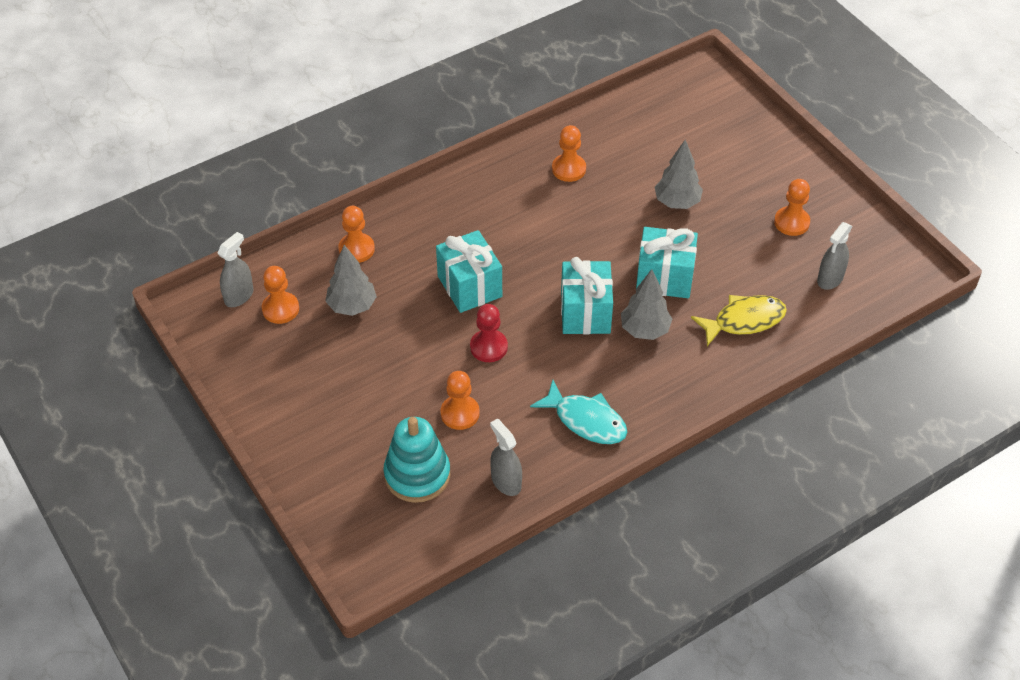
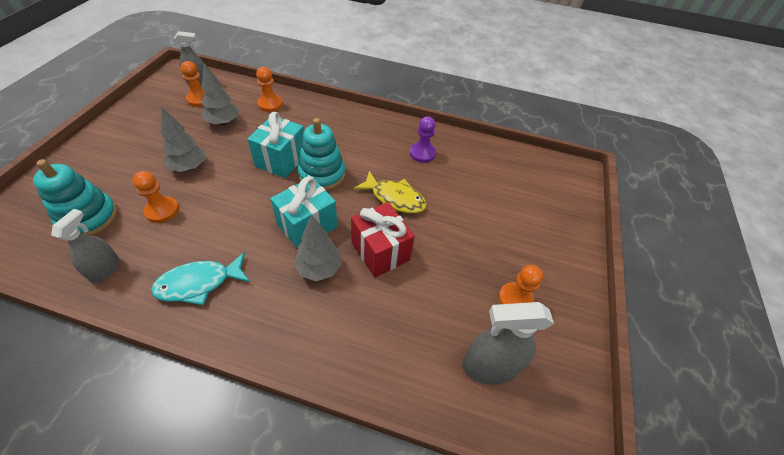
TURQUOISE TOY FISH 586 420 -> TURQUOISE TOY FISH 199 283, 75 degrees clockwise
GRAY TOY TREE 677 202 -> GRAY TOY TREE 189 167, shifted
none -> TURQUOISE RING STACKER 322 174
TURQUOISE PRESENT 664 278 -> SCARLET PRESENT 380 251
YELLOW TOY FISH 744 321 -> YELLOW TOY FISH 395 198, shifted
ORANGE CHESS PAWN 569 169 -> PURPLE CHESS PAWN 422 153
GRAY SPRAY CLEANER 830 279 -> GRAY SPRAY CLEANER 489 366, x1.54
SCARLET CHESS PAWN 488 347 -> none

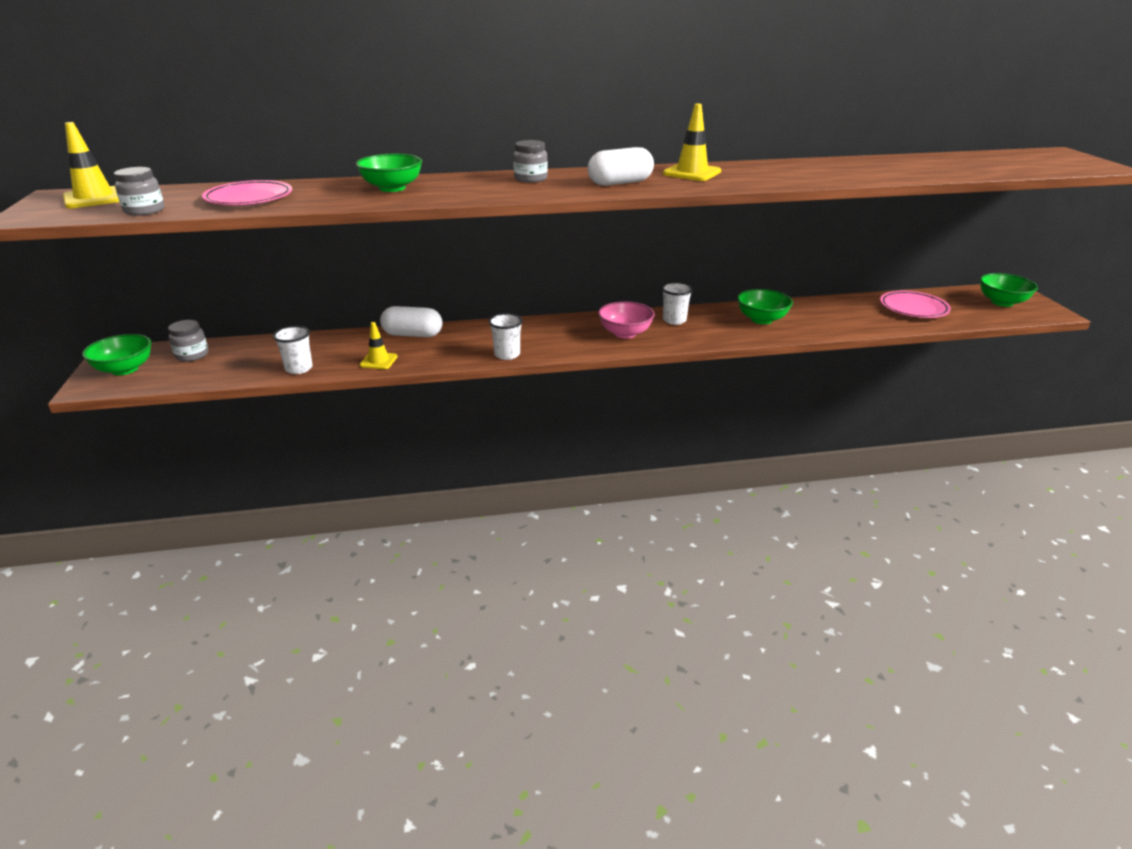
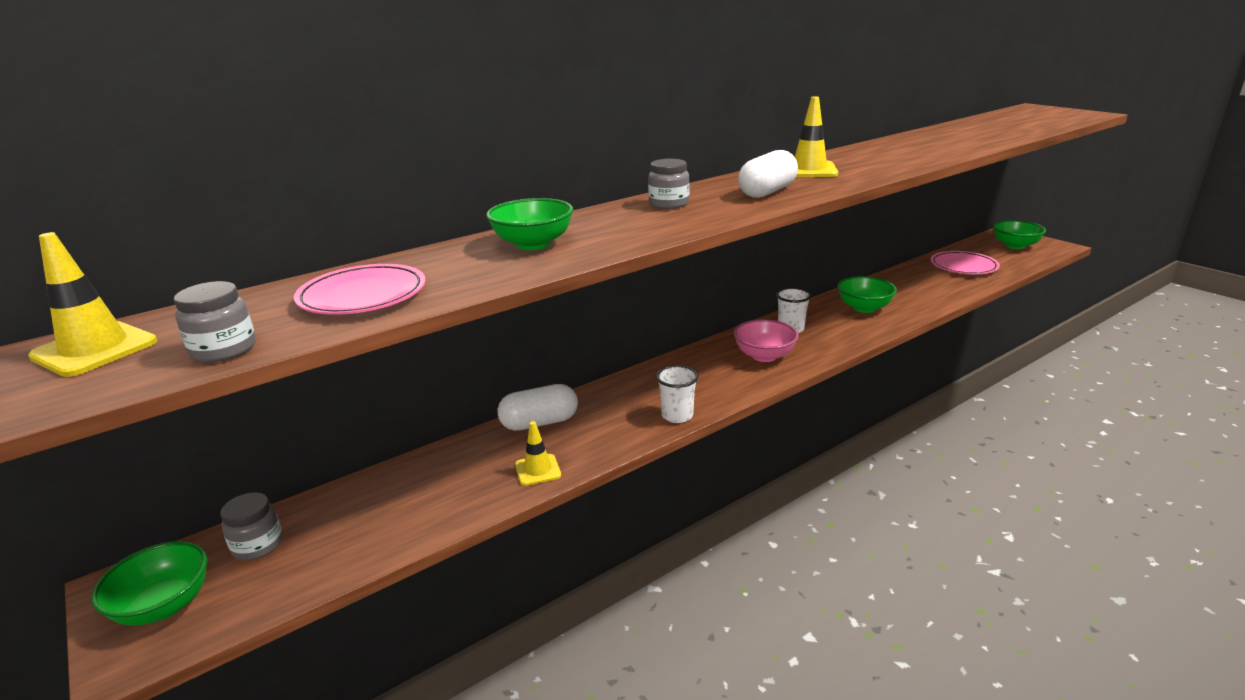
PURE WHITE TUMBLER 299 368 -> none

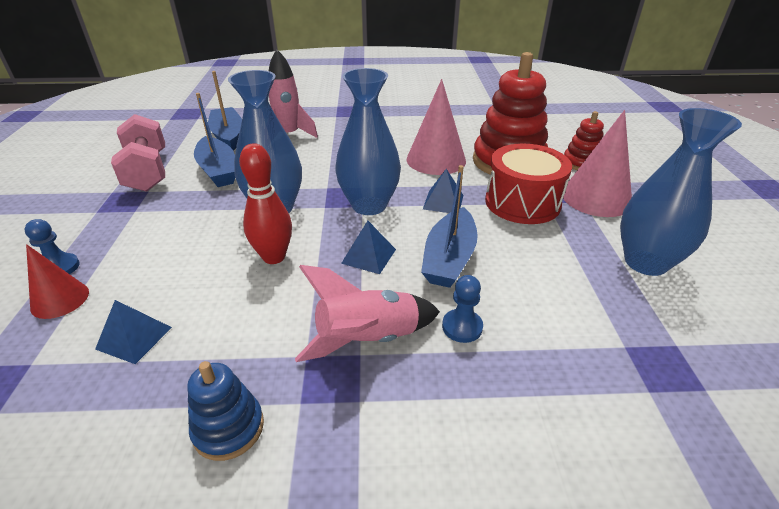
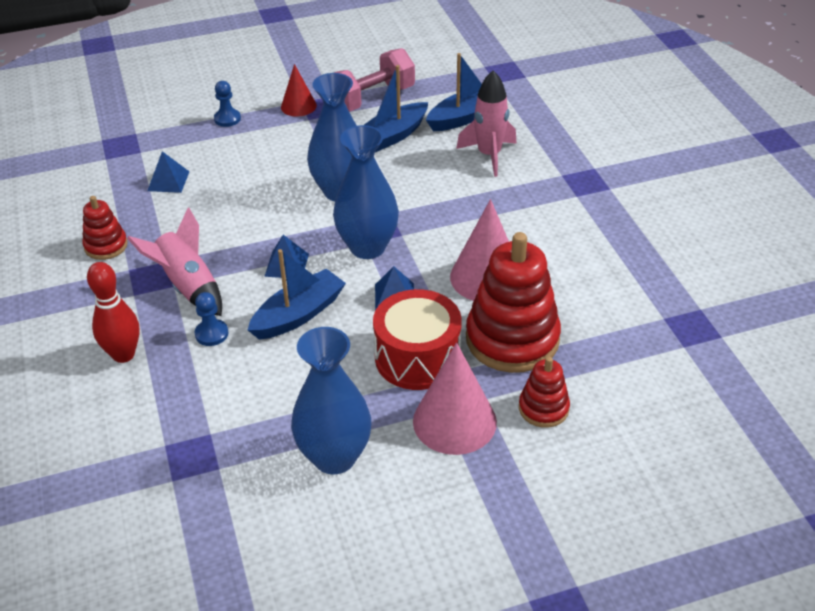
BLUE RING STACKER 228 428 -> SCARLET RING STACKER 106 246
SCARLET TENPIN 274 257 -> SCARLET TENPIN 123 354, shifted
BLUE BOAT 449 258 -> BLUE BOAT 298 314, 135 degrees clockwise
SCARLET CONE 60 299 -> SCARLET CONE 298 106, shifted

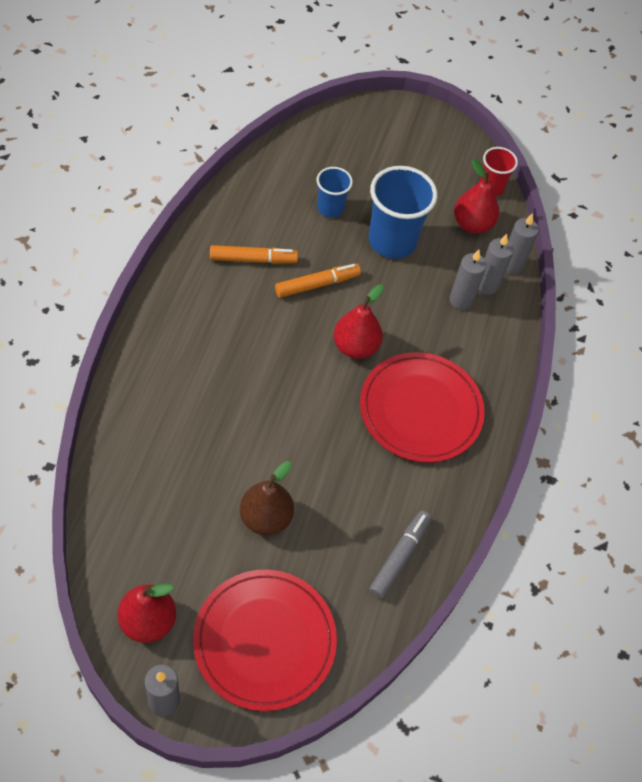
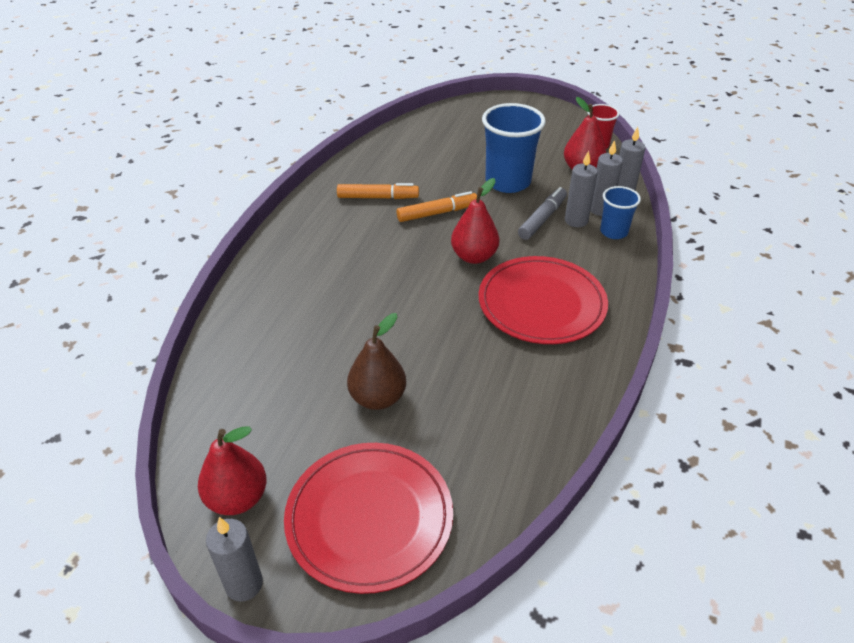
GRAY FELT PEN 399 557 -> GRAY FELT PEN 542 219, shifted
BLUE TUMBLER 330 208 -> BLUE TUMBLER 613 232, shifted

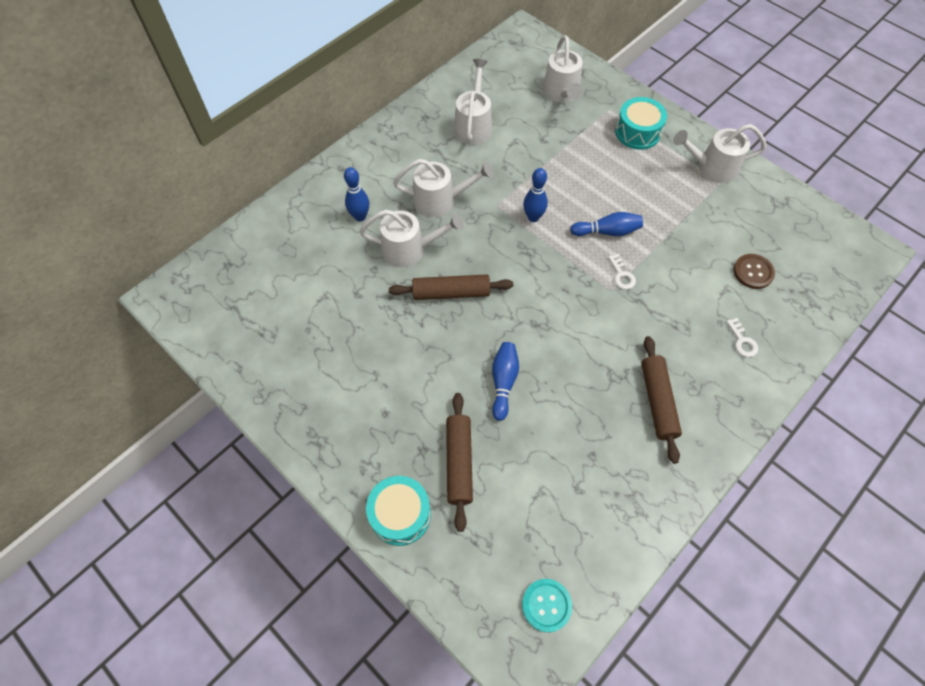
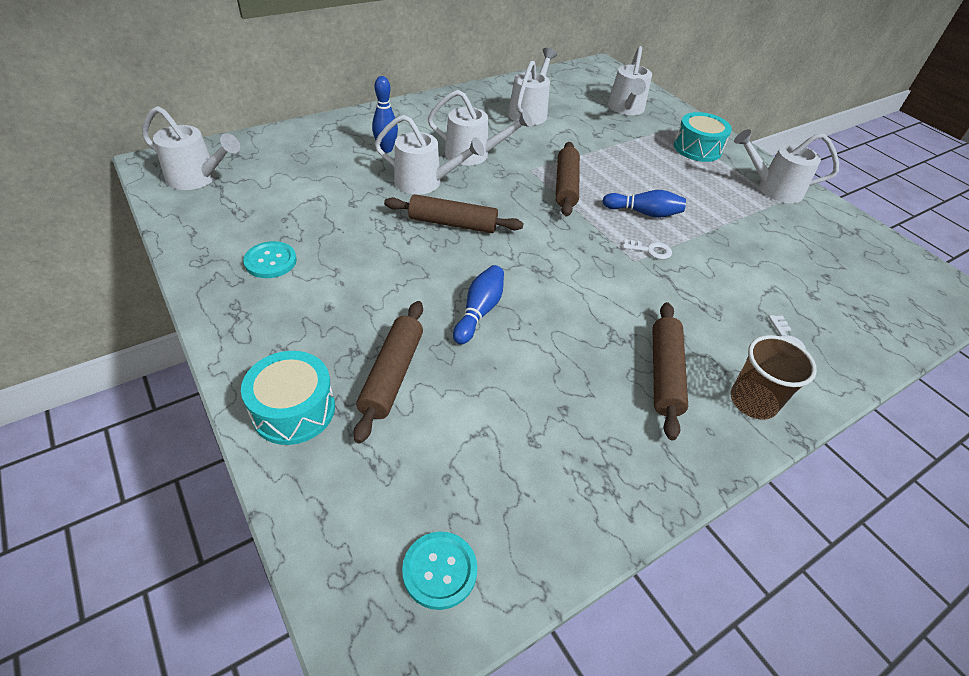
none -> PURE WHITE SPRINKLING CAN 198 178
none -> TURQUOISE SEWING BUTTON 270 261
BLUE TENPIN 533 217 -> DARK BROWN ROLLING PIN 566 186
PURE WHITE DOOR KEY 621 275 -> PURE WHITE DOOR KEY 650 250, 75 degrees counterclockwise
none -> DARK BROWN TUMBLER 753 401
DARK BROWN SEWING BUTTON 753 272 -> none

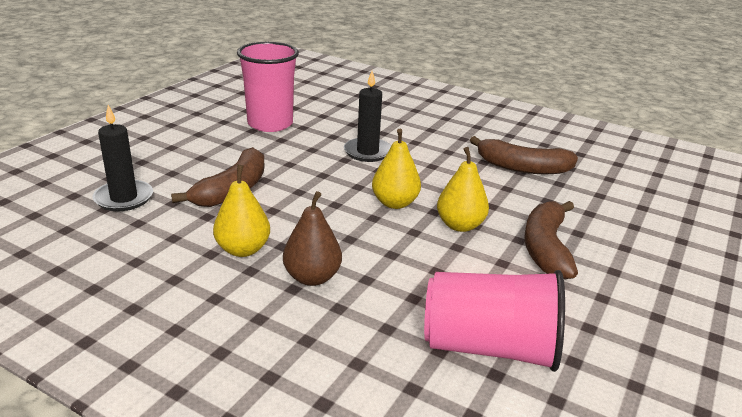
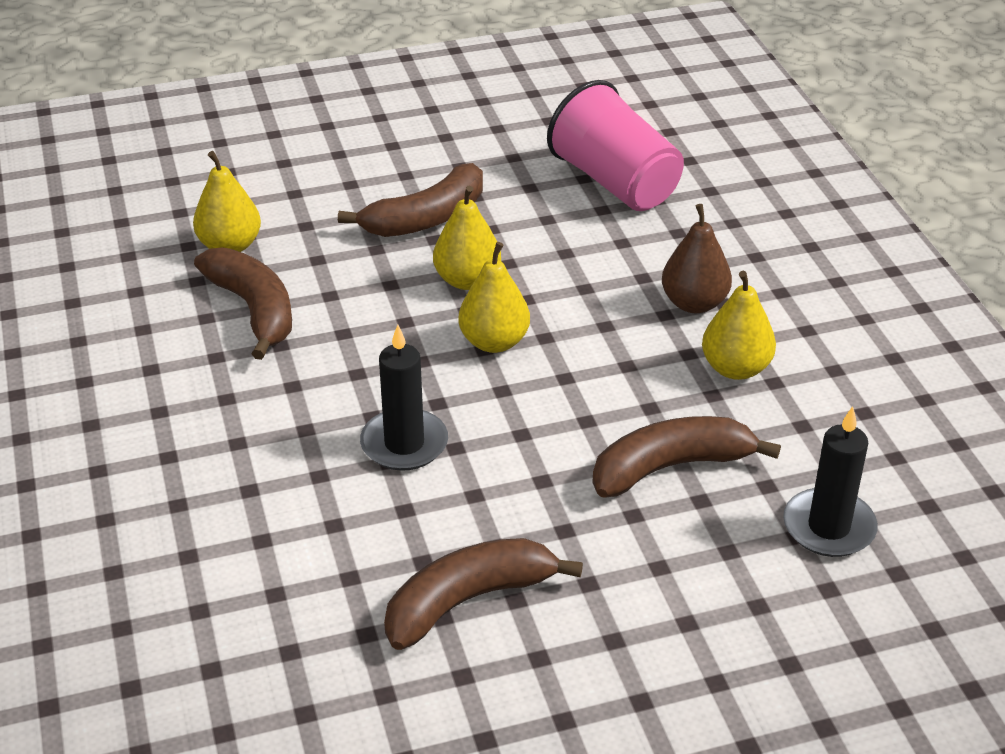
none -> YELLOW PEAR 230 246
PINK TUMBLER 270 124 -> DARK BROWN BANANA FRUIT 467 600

- - -

Please, without any of the pictures, set down exactly the lines from the beginning of the listing to the line that contains "GRAY SPRAY CLEANER 830", inclusive.

TURQUOISE TOY FISH 586 420 -> TURQUOISE TOY FISH 199 283, 75 degrees clockwise
GRAY TOY TREE 677 202 -> GRAY TOY TREE 189 167, shifted
none -> TURQUOISE RING STACKER 322 174
TURQUOISE PRESENT 664 278 -> SCARLET PRESENT 380 251
YELLOW TOY FISH 744 321 -> YELLOW TOY FISH 395 198, shifted
ORANGE CHESS PAWN 569 169 -> PURPLE CHESS PAWN 422 153
GRAY SPRAY CLEANER 830 279 -> GRAY SPRAY CLEANER 489 366, x1.54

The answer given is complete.